• CHALLENGE: Out of the lines below, please list those that hold the string "section".

━━ DATASET EXTRACT

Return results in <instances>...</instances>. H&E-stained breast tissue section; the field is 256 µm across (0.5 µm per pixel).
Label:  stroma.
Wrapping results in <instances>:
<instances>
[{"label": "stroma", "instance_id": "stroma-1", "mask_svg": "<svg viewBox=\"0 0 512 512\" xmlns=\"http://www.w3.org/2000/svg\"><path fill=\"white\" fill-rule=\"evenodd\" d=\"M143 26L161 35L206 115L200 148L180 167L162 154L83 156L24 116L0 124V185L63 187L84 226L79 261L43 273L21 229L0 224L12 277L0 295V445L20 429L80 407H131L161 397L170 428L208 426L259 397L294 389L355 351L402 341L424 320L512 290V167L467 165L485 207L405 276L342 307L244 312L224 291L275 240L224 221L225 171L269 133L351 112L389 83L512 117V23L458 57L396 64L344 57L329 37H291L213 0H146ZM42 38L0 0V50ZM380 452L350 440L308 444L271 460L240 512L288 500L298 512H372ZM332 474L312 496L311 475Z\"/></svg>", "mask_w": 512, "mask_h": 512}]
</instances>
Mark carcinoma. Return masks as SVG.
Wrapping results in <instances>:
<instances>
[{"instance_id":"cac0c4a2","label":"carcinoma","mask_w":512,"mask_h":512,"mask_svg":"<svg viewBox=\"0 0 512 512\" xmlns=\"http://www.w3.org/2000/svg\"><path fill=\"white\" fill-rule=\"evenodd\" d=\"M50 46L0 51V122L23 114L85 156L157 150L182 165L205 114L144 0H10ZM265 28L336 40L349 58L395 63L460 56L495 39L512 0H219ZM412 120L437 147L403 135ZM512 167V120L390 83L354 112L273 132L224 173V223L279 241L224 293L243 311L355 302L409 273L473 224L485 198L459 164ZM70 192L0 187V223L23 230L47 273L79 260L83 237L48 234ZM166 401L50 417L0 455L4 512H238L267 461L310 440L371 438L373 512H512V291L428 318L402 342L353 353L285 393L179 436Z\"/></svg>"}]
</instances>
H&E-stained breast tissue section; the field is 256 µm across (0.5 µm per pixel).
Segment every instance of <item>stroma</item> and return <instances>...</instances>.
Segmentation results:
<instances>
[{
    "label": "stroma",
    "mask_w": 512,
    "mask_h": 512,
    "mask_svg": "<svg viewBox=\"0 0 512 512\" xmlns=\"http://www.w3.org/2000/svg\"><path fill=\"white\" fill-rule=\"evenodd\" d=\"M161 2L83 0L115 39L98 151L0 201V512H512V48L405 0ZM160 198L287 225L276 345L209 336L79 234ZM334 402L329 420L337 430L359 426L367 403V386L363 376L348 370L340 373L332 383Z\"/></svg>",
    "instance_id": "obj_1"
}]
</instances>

━━━━

• SOLUTION:
Return results in <instances>...</instances>. H&E-stained breast tissue section; the field is 256 µm across (0.5 µm per pixel).
H&E-stained breast tissue section; the field is 256 µm across (0.5 µm per pixel).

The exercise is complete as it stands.